### Instructions to follow
Every record must come back unchanged, apart from the pictures, which are dropped.

### The input
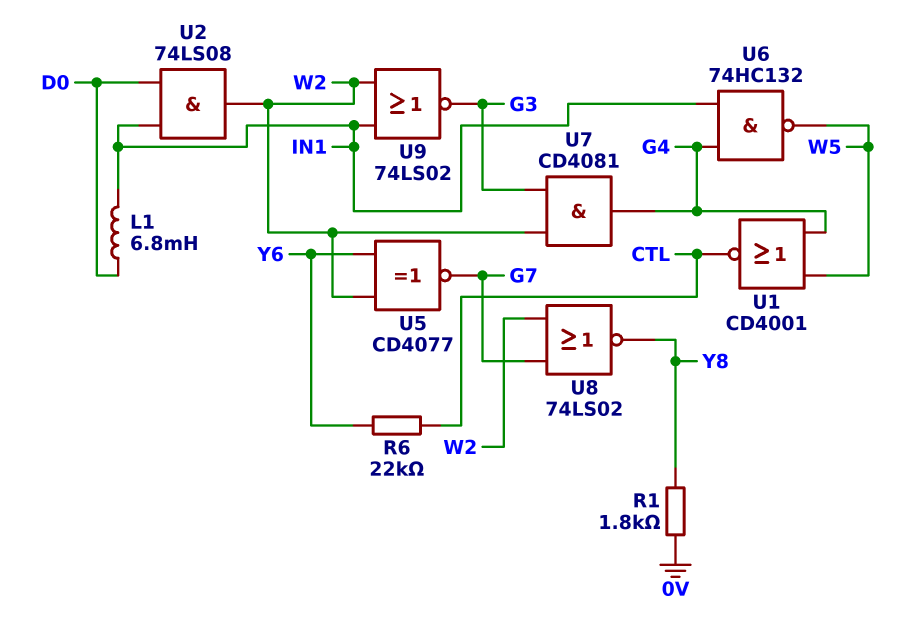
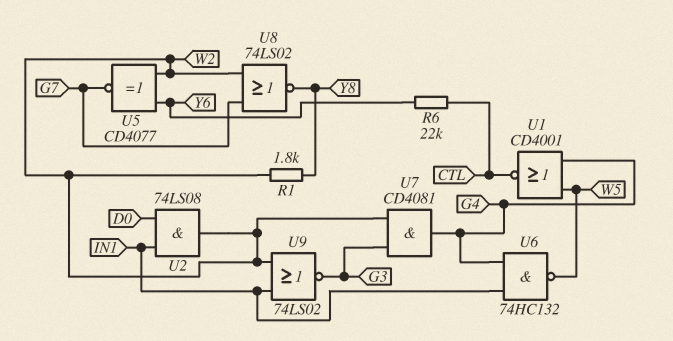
L1: 6.8mH (D0, IN1) -> none
R1: 1.8k (0V, Y8) -> 1.8k (W2, Y8)

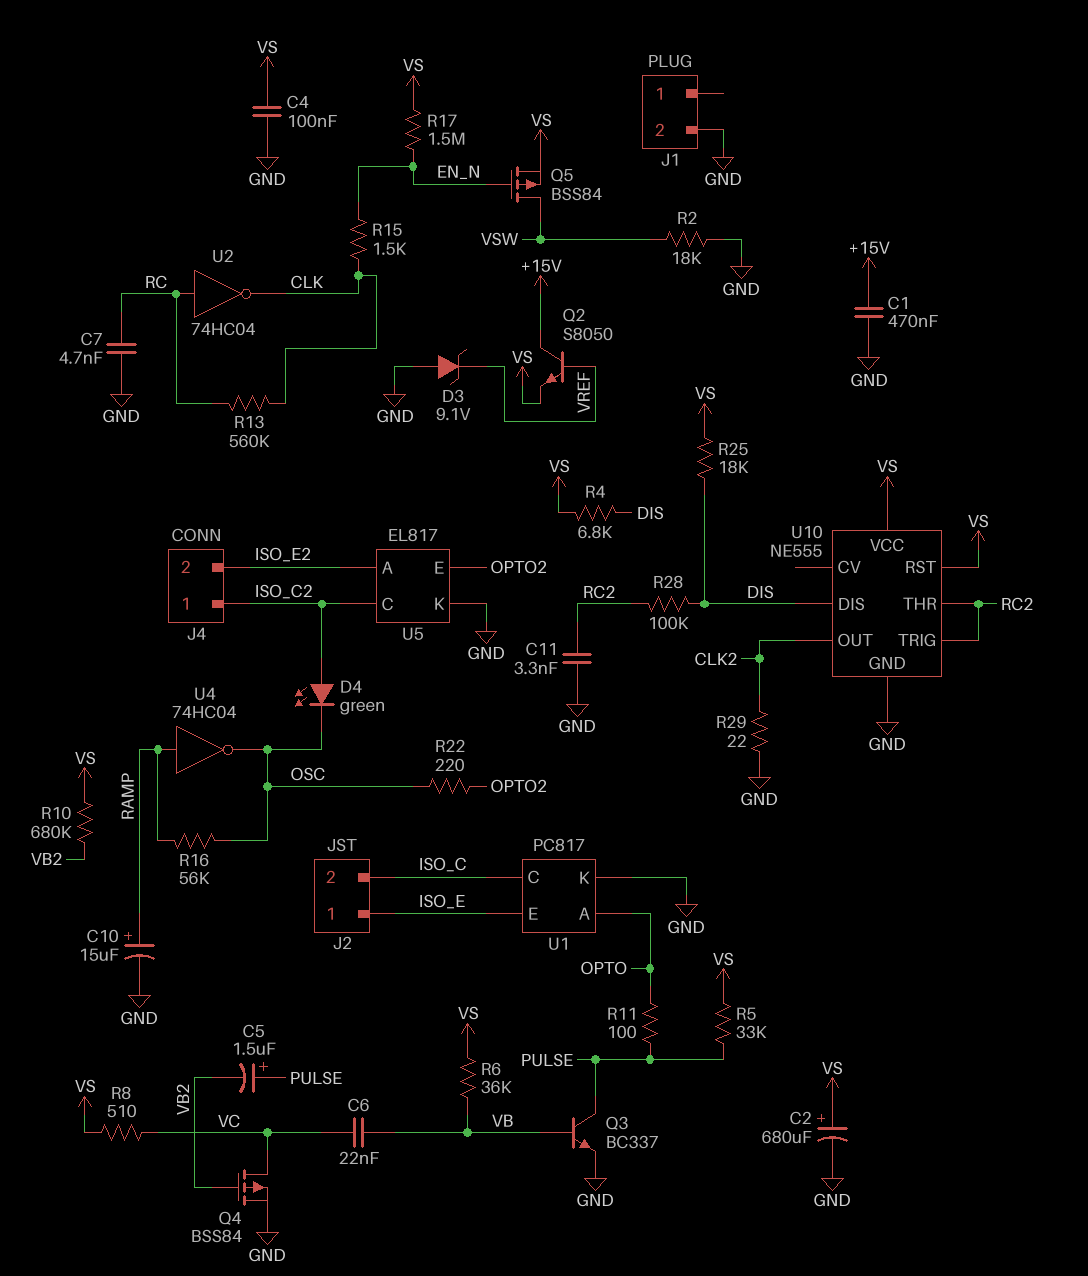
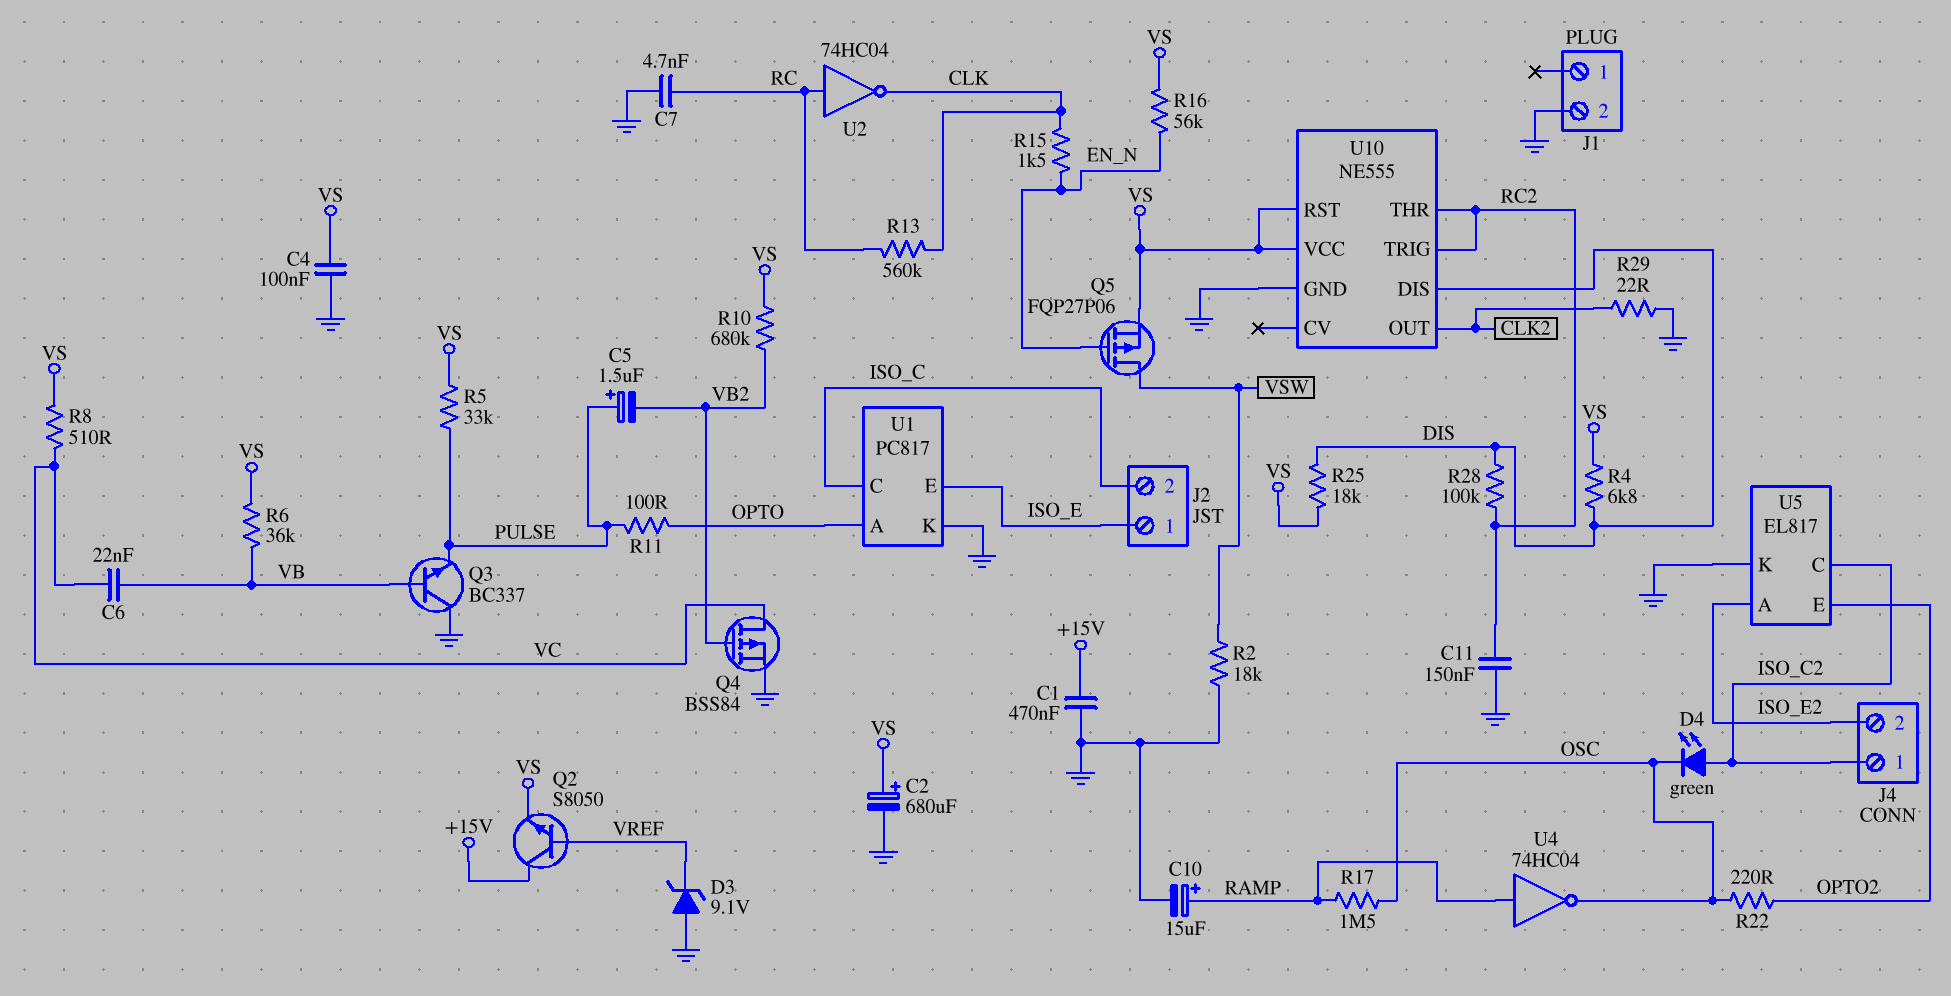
C11: 3.3nF (GND, RC2) -> 150nF (GND, RC2)
Q3: NPN BC337 (B VB, C PULSE, E GND) -> NPN BC337 (B VB, C GND, E PULSE)
Q5: PMOS BSS84 (G EN_N, D VSW, S VS) -> PMOS FQP27P06 (G EN_N, D VSW, S VS)
R16: 56k (OSC, RAMP) -> 56k (EN_N, VS)
R17: 1.5M (EN_N, VS) -> 1.5M (OSC, RAMP)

### Reply to the task
L1: 6.8mH (D0, IN1) -> none
R1: 1.8k (0V, Y8) -> 1.8k (W2, Y8)

C11: 3.3nF (GND, RC2) -> 150nF (GND, RC2)
Q3: NPN BC337 (B VB, C PULSE, E GND) -> NPN BC337 (B VB, C GND, E PULSE)
Q5: PMOS BSS84 (G EN_N, D VSW, S VS) -> PMOS FQP27P06 (G EN_N, D VSW, S VS)
R16: 56k (OSC, RAMP) -> 56k (EN_N, VS)
R17: 1.5M (EN_N, VS) -> 1.5M (OSC, RAMP)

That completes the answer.